* _ACTIVITY_: What do the lines say from the one containing "tan slope H5:J5" to the end of the records? Restate them word for word, and only those.

Object change descriptions:
-------
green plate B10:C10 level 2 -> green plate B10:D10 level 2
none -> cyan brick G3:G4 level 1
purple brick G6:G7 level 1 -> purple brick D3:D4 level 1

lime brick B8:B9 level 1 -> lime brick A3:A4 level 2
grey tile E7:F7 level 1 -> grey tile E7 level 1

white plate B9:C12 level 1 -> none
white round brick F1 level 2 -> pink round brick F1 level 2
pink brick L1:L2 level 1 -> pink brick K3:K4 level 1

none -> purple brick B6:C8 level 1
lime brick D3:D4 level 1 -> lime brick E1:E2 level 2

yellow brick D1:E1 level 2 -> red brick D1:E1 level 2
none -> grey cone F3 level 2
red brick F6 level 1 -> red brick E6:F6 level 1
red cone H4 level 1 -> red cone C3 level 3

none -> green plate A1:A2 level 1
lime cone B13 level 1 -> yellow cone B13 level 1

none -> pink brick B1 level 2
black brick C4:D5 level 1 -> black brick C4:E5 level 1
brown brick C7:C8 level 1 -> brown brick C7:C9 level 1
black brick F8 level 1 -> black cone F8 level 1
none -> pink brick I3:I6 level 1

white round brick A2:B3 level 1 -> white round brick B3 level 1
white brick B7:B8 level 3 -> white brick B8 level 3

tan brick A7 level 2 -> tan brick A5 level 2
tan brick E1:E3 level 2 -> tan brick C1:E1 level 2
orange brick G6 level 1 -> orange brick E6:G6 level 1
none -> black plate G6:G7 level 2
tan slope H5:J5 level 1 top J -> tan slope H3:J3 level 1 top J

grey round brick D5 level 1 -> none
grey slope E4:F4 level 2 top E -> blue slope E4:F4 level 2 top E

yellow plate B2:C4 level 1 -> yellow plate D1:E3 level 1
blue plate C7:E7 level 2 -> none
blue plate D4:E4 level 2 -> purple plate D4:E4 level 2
-------
* _RESPONSE BELOW_:
tan slope H5:J5 level 1 top J -> tan slope H3:J3 level 1 top J

grey round brick D5 level 1 -> none
grey slope E4:F4 level 2 top E -> blue slope E4:F4 level 2 top E

yellow plate B2:C4 level 1 -> yellow plate D1:E3 level 1
blue plate C7:E7 level 2 -> none
blue plate D4:E4 level 2 -> purple plate D4:E4 level 2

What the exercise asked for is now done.